■ Stored items
*** Begin section ***

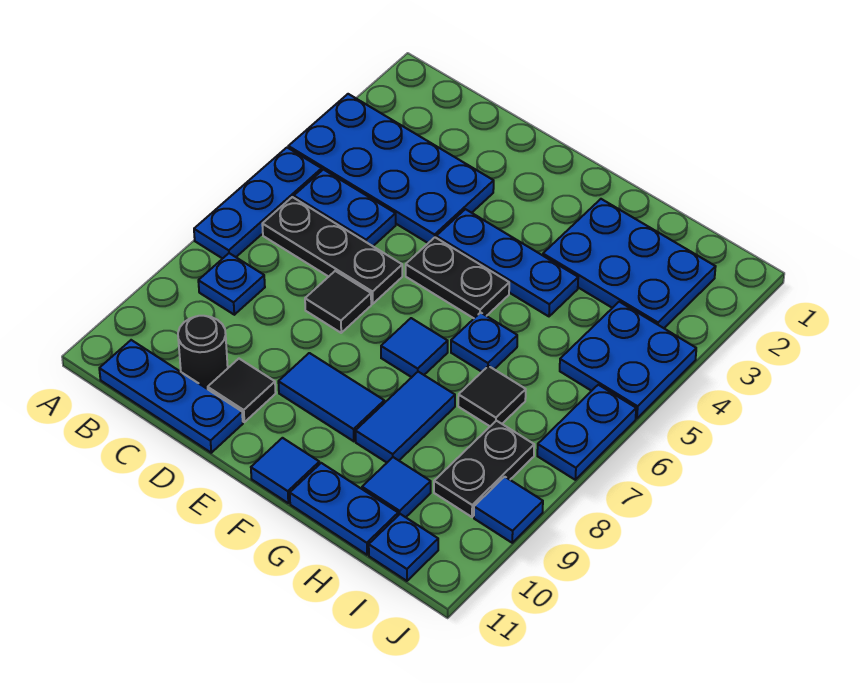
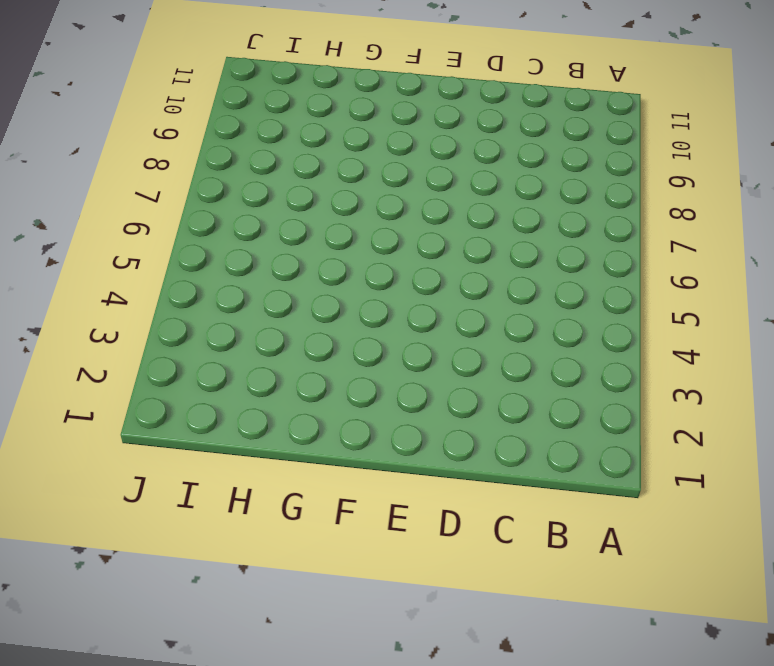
none -> blue 2x4 plate [288,94,494,243]
none -> blue 1x3 plate [194,148,322,259]
none -> blue 1x2 plate [294,170,396,246]

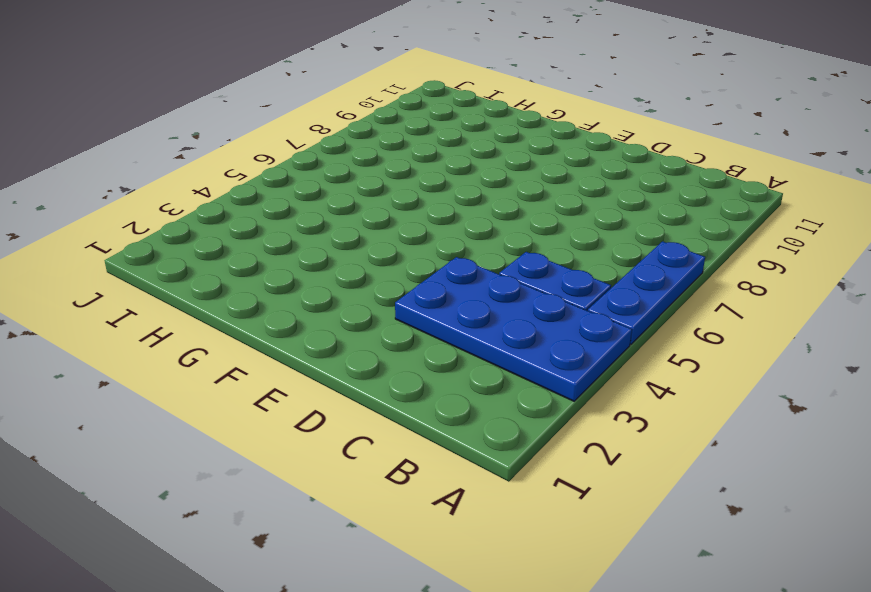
none -> black 1x3 plate [262,197,402,304]
none -> blue 1x1 plate [198,253,265,315]
none -> blue 1x3 plate [99,340,243,453]

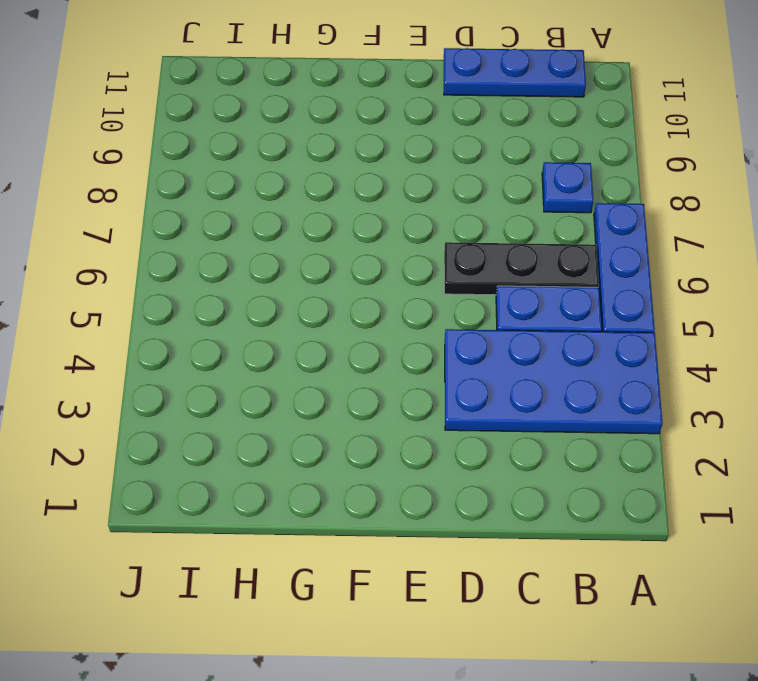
none -> black 1x1 round brick [178,316,228,389]
none -> black 1x1 tile [305,271,371,333]
none -> black 1x1 tile [208,359,276,422]

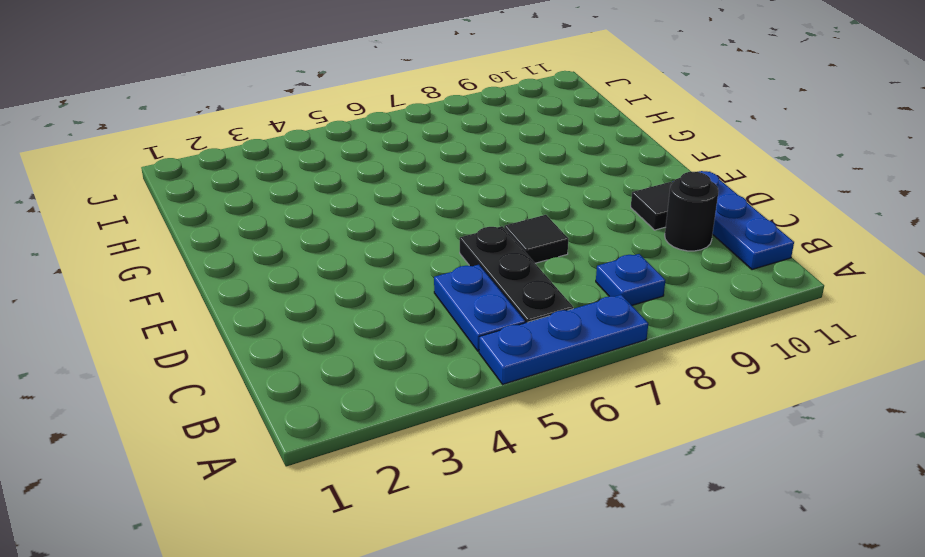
none -> blue 2x4 plate [288,94,494,243]
none -> blue 1x3 plate [436,209,578,316]
none -> black 1x2 plate [406,237,509,318]

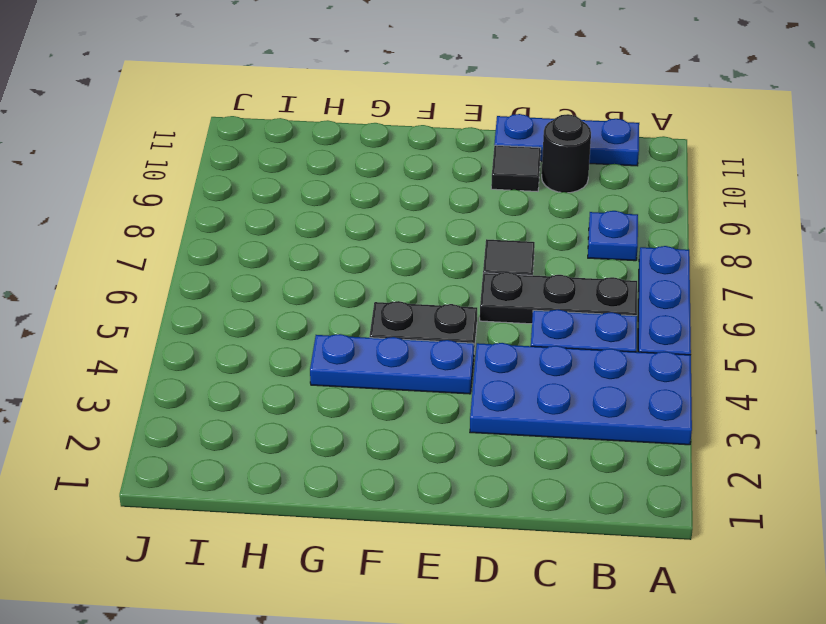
none -> blue 1x2 tile [278,353,384,441]
none -> blue 1x1 tile [381,318,448,377]
none -> blue 1x1 tile [251,438,319,503]

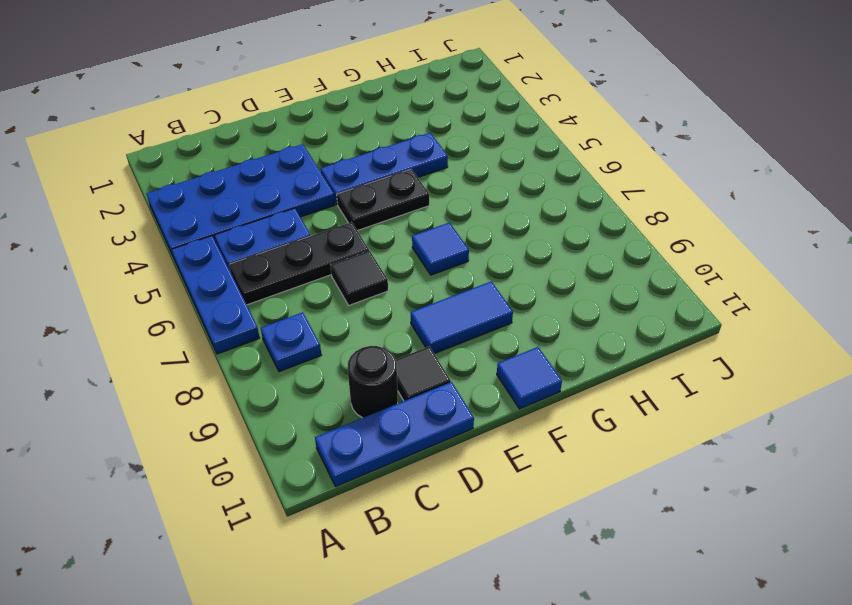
none -> blue 2x3 plate [543,199,716,328]
none -> blue 1x1 plate [451,313,517,372]
none -> blue 1x2 tile [355,372,455,462]

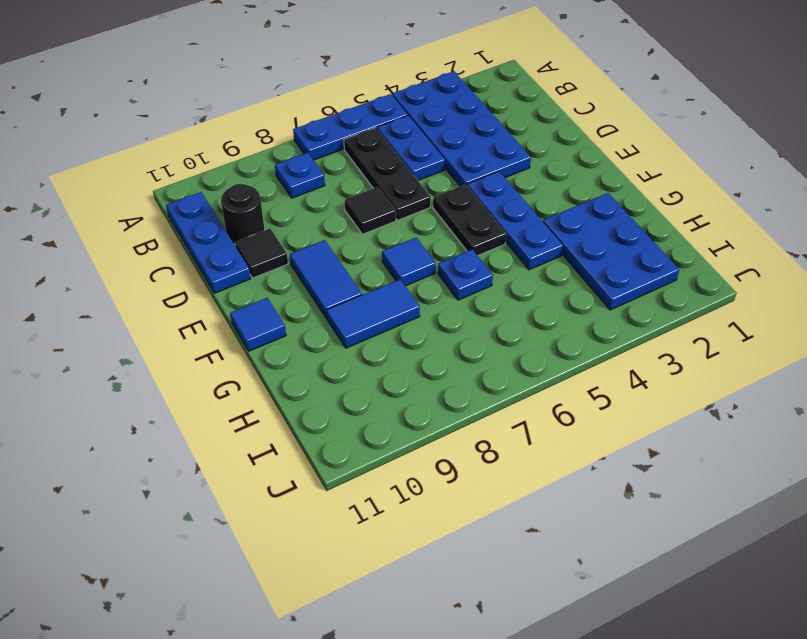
none -> blue 1x2 plate [290,463,398,555]
none -> black 1x1 tile [458,366,526,426]
none -> blue 1x1 tile [362,457,431,517]

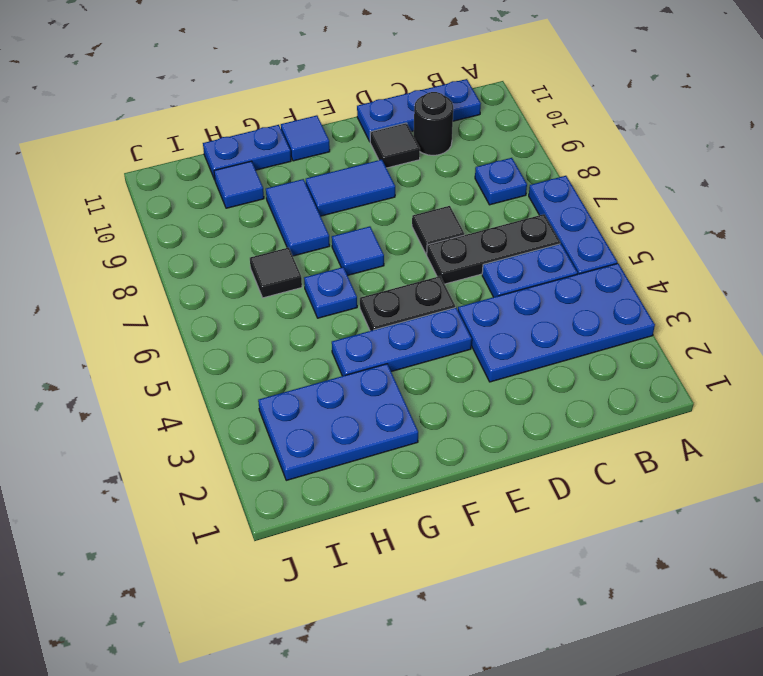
none -> blue 2x2 plate [560,302,696,419]
none -> black 1x2 plate [434,421,534,517]
none -> blue 1x1 plate [369,514,438,581]

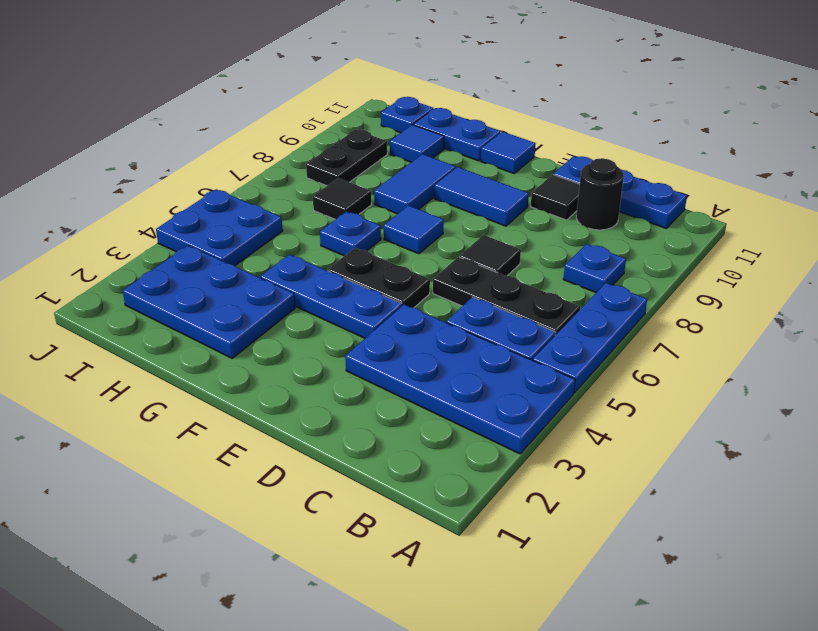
none -> blue 1x2 plate [537,385,636,480]
none -> blue 1x1 tile [474,477,543,543]

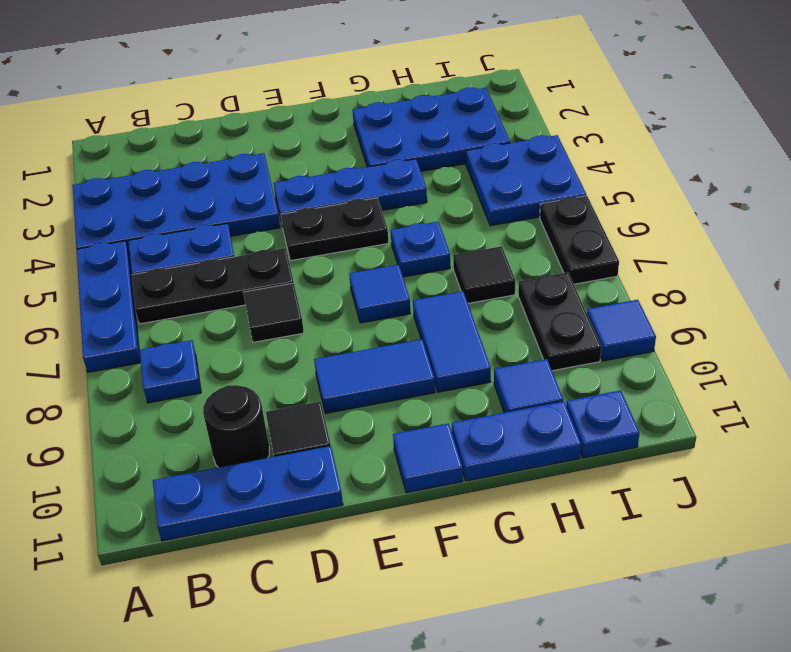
black 1x2 plate [540,196,619,284] -> blue 1x2 plate [537,385,636,480]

*** End section ***

■ WHAT YOU WILL DO
Repeat the records above exactly, leaving out the pictures.

■ YOUR SOLUTION
none -> blue 2x4 plate [288,94,494,243]
none -> blue 1x3 plate [194,148,322,259]
none -> blue 1x2 plate [294,170,396,246]

none -> black 1x3 plate [262,197,402,304]
none -> blue 1x1 plate [198,253,265,315]
none -> blue 1x3 plate [99,340,243,453]

none -> black 1x1 round brick [178,316,228,389]
none -> black 1x1 tile [305,271,371,333]
none -> black 1x1 tile [208,359,276,422]

none -> blue 2x4 plate [288,94,494,243]
none -> blue 1x3 plate [436,209,578,316]
none -> black 1x2 plate [406,237,509,318]

none -> blue 1x2 tile [278,353,384,441]
none -> blue 1x1 tile [381,318,448,377]
none -> blue 1x1 tile [251,438,319,503]

none -> blue 2x3 plate [543,199,716,328]
none -> blue 1x1 plate [451,313,517,372]
none -> blue 1x2 tile [355,372,455,462]

none -> blue 1x2 plate [290,463,398,555]
none -> black 1x1 tile [458,366,526,426]
none -> blue 1x1 tile [362,457,431,517]

none -> blue 2x2 plate [560,302,696,419]
none -> black 1x2 plate [434,421,534,517]
none -> blue 1x1 plate [369,514,438,581]

none -> blue 1x2 plate [537,385,636,480]
none -> blue 1x1 tile [474,477,543,543]

black 1x2 plate [540,196,619,284] -> blue 1x2 plate [537,385,636,480]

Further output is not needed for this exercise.